┌────────

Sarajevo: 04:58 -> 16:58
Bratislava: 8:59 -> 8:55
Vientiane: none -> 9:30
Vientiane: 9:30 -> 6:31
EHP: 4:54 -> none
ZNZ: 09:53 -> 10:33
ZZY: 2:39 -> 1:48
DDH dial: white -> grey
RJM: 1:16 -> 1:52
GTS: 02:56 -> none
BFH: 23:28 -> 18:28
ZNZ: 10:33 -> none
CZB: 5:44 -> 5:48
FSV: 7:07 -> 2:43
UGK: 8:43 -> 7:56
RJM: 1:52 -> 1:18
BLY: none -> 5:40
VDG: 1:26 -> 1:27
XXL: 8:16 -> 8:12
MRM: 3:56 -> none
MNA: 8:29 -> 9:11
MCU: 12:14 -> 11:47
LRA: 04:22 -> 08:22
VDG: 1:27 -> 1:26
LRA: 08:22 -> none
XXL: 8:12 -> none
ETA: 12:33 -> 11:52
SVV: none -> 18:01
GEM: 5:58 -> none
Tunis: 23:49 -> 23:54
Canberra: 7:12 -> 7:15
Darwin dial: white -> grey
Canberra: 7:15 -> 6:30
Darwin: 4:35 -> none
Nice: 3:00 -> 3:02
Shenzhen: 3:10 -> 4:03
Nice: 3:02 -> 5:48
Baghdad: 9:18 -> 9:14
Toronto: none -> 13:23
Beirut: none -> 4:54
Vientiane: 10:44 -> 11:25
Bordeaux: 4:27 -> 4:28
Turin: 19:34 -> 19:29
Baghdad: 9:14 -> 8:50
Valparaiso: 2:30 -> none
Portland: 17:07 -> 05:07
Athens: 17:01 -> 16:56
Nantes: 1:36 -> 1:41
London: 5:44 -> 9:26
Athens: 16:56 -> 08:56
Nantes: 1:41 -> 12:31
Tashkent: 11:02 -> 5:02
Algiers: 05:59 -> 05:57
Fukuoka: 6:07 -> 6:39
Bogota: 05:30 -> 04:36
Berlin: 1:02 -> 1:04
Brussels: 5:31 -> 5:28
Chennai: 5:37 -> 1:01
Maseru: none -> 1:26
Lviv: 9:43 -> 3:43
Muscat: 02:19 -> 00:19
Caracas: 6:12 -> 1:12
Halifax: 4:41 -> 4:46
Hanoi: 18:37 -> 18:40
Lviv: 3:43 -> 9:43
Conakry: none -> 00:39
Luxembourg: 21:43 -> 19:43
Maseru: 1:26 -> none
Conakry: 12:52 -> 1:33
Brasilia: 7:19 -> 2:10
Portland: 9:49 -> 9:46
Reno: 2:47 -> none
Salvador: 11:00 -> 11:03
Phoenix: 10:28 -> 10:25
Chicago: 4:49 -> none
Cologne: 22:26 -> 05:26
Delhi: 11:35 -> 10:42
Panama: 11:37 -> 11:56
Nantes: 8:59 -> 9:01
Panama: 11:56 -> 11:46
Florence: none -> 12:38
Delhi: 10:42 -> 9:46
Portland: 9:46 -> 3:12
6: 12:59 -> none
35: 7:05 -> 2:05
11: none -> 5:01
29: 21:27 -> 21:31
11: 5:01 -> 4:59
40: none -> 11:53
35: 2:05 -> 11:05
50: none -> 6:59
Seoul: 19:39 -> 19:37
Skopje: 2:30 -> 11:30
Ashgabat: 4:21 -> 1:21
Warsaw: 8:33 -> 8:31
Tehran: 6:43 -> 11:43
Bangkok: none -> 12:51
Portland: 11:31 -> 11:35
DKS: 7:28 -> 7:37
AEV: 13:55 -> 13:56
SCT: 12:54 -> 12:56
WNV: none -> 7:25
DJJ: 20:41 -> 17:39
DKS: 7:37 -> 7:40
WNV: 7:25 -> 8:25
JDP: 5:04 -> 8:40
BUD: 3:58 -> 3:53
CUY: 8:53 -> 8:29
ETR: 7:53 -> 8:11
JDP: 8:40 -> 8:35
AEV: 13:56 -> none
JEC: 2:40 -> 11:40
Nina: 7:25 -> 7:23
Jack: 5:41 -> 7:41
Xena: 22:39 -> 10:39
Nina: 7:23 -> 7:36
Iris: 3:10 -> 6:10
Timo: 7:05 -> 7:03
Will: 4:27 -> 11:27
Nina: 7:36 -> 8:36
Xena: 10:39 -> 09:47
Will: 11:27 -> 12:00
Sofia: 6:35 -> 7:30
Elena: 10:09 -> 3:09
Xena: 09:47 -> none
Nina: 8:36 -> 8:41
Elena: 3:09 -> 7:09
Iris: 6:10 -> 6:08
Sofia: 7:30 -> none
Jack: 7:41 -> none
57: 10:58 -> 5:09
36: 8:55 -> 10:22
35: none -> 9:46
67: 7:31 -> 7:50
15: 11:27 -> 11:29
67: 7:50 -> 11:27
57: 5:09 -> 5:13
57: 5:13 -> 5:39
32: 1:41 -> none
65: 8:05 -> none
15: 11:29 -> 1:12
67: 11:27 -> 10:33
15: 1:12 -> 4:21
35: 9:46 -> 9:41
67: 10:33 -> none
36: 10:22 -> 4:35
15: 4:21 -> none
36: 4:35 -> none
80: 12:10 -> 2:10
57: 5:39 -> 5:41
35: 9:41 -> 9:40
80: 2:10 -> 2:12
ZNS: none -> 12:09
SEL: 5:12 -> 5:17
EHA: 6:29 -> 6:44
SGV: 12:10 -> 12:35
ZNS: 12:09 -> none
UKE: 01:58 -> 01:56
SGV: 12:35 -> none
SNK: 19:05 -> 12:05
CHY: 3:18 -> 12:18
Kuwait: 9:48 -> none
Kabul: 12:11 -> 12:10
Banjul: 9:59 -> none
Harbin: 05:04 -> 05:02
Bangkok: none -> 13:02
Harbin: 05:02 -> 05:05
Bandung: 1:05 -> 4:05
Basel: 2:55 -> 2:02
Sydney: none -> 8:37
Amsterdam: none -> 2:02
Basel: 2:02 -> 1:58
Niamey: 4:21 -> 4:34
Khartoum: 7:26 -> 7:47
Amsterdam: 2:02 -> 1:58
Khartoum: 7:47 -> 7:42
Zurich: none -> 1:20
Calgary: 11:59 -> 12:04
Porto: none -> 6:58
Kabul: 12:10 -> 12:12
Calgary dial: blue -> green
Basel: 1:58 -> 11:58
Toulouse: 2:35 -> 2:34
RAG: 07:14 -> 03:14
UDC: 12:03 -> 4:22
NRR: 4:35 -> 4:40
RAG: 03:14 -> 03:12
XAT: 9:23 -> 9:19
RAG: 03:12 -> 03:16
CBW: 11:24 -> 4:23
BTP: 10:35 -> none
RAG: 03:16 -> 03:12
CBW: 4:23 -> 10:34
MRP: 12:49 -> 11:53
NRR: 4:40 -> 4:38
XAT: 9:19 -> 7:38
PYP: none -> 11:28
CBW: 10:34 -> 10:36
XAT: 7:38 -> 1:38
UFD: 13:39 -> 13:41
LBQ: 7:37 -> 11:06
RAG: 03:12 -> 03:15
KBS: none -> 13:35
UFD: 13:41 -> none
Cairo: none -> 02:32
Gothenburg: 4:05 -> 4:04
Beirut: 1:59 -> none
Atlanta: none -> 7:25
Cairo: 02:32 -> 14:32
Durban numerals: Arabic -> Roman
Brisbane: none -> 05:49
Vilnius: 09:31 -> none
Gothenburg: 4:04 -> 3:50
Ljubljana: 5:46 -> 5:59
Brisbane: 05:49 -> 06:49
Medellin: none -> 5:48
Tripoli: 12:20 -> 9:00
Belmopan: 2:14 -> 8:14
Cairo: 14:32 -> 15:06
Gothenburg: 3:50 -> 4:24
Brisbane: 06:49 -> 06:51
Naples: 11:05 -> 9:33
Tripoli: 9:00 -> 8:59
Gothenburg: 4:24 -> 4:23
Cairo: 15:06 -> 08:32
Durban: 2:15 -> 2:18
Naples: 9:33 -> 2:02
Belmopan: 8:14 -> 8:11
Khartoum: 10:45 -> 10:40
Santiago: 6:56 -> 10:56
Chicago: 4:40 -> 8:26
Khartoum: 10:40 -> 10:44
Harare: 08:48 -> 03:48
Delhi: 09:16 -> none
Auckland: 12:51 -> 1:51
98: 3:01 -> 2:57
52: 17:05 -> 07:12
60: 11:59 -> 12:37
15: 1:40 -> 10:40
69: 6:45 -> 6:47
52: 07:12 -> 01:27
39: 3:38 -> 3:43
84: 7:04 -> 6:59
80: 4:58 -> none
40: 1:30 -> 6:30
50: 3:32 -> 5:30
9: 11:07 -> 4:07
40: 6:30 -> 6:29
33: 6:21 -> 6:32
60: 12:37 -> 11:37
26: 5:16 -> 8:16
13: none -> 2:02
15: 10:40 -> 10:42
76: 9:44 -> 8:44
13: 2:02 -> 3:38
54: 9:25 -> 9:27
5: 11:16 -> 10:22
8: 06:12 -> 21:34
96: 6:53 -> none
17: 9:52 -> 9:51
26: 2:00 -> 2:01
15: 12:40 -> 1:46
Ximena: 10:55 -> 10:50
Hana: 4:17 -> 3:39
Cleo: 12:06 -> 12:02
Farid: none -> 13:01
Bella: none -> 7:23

└────────

Your task:
Retype everything in the listing from the first line down through the line containing "GEM: 5:58 -> none", both lines included, without any changes.

Solution to this problem:
Sarajevo: 04:58 -> 16:58
Bratislava: 8:59 -> 8:55
Vientiane: none -> 9:30
Vientiane: 9:30 -> 6:31
EHP: 4:54 -> none
ZNZ: 09:53 -> 10:33
ZZY: 2:39 -> 1:48
DDH dial: white -> grey
RJM: 1:16 -> 1:52
GTS: 02:56 -> none
BFH: 23:28 -> 18:28
ZNZ: 10:33 -> none
CZB: 5:44 -> 5:48
FSV: 7:07 -> 2:43
UGK: 8:43 -> 7:56
RJM: 1:52 -> 1:18
BLY: none -> 5:40
VDG: 1:26 -> 1:27
XXL: 8:16 -> 8:12
MRM: 3:56 -> none
MNA: 8:29 -> 9:11
MCU: 12:14 -> 11:47
LRA: 04:22 -> 08:22
VDG: 1:27 -> 1:26
LRA: 08:22 -> none
XXL: 8:12 -> none
ETA: 12:33 -> 11:52
SVV: none -> 18:01
GEM: 5:58 -> none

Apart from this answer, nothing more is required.